**YOUR INSTRUCTIONS**
Return each record exactly as it appears, so that nothing is dropped or altered.

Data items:
+---+
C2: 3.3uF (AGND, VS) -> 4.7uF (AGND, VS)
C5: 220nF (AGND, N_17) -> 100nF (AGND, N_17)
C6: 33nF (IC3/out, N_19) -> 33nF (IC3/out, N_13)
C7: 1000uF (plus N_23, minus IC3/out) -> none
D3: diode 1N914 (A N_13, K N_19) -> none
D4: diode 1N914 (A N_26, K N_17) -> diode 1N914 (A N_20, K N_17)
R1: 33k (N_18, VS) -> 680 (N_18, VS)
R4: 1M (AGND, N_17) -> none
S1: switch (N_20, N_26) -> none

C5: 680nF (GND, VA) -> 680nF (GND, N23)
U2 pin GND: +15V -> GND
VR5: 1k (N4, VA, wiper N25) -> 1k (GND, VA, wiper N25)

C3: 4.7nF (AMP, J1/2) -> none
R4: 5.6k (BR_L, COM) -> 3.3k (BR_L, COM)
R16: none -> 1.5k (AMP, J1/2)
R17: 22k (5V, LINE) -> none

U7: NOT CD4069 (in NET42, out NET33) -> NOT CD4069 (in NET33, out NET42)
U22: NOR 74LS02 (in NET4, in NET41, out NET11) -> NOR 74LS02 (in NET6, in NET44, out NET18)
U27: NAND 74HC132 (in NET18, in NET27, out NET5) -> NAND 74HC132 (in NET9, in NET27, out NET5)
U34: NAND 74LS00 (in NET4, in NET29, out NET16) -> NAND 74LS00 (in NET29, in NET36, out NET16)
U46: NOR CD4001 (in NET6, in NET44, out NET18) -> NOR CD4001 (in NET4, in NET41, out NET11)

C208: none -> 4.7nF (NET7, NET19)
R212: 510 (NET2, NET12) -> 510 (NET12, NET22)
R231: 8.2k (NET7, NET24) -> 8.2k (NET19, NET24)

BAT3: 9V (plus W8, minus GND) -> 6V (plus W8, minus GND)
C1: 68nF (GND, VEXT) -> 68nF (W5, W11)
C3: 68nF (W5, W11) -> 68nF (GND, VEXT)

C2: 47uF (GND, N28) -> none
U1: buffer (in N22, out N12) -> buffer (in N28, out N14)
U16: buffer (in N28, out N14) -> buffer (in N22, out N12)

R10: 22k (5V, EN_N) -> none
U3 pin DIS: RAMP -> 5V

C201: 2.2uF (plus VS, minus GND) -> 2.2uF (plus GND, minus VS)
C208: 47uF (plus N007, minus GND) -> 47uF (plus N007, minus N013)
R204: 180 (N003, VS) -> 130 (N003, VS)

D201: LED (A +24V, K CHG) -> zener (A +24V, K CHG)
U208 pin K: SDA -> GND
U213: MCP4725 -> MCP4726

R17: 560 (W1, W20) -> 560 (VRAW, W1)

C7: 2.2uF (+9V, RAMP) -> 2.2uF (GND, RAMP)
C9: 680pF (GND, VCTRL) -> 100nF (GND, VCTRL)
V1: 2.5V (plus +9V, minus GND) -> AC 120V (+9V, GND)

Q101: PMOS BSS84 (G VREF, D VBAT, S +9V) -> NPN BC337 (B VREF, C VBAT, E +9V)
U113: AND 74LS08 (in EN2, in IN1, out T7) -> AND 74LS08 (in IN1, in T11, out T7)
+---+
**RESPONSE TO THIS EXERCISE**
C2: 3.3uF (AGND, VS) -> 4.7uF (AGND, VS)
C5: 220nF (AGND, N_17) -> 100nF (AGND, N_17)
C6: 33nF (IC3/out, N_19) -> 33nF (IC3/out, N_13)
C7: 1000uF (plus N_23, minus IC3/out) -> none
D3: diode 1N914 (A N_13, K N_19) -> none
D4: diode 1N914 (A N_26, K N_17) -> diode 1N914 (A N_20, K N_17)
R1: 33k (N_18, VS) -> 680 (N_18, VS)
R4: 1M (AGND, N_17) -> none
S1: switch (N_20, N_26) -> none

C5: 680nF (GND, VA) -> 680nF (GND, N23)
U2 pin GND: +15V -> GND
VR5: 1k (N4, VA, wiper N25) -> 1k (GND, VA, wiper N25)

C3: 4.7nF (AMP, J1/2) -> none
R4: 5.6k (BR_L, COM) -> 3.3k (BR_L, COM)
R16: none -> 1.5k (AMP, J1/2)
R17: 22k (5V, LINE) -> none

U7: NOT CD4069 (in NET42, out NET33) -> NOT CD4069 (in NET33, out NET42)
U22: NOR 74LS02 (in NET4, in NET41, out NET11) -> NOR 74LS02 (in NET6, in NET44, out NET18)
U27: NAND 74HC132 (in NET18, in NET27, out NET5) -> NAND 74HC132 (in NET9, in NET27, out NET5)
U34: NAND 74LS00 (in NET4, in NET29, out NET16) -> NAND 74LS00 (in NET29, in NET36, out NET16)
U46: NOR CD4001 (in NET6, in NET44, out NET18) -> NOR CD4001 (in NET4, in NET41, out NET11)

C208: none -> 4.7nF (NET7, NET19)
R212: 510 (NET2, NET12) -> 510 (NET12, NET22)
R231: 8.2k (NET7, NET24) -> 8.2k (NET19, NET24)

BAT3: 9V (plus W8, minus GND) -> 6V (plus W8, minus GND)
C1: 68nF (GND, VEXT) -> 68nF (W5, W11)
C3: 68nF (W5, W11) -> 68nF (GND, VEXT)

C2: 47uF (GND, N28) -> none
U1: buffer (in N22, out N12) -> buffer (in N28, out N14)
U16: buffer (in N28, out N14) -> buffer (in N22, out N12)

R10: 22k (5V, EN_N) -> none
U3 pin DIS: RAMP -> 5V

C201: 2.2uF (plus VS, minus GND) -> 2.2uF (plus GND, minus VS)
C208: 47uF (plus N007, minus GND) -> 47uF (plus N007, minus N013)
R204: 180 (N003, VS) -> 130 (N003, VS)

D201: LED (A +24V, K CHG) -> zener (A +24V, K CHG)
U208 pin K: SDA -> GND
U213: MCP4725 -> MCP4726

R17: 560 (W1, W20) -> 560 (VRAW, W1)

C7: 2.2uF (+9V, RAMP) -> 2.2uF (GND, RAMP)
C9: 680pF (GND, VCTRL) -> 100nF (GND, VCTRL)
V1: 2.5V (plus +9V, minus GND) -> AC 120V (+9V, GND)

Q101: PMOS BSS84 (G VREF, D VBAT, S +9V) -> NPN BC337 (B VREF, C VBAT, E +9V)
U113: AND 74LS08 (in EN2, in IN1, out T7) -> AND 74LS08 (in IN1, in T11, out T7)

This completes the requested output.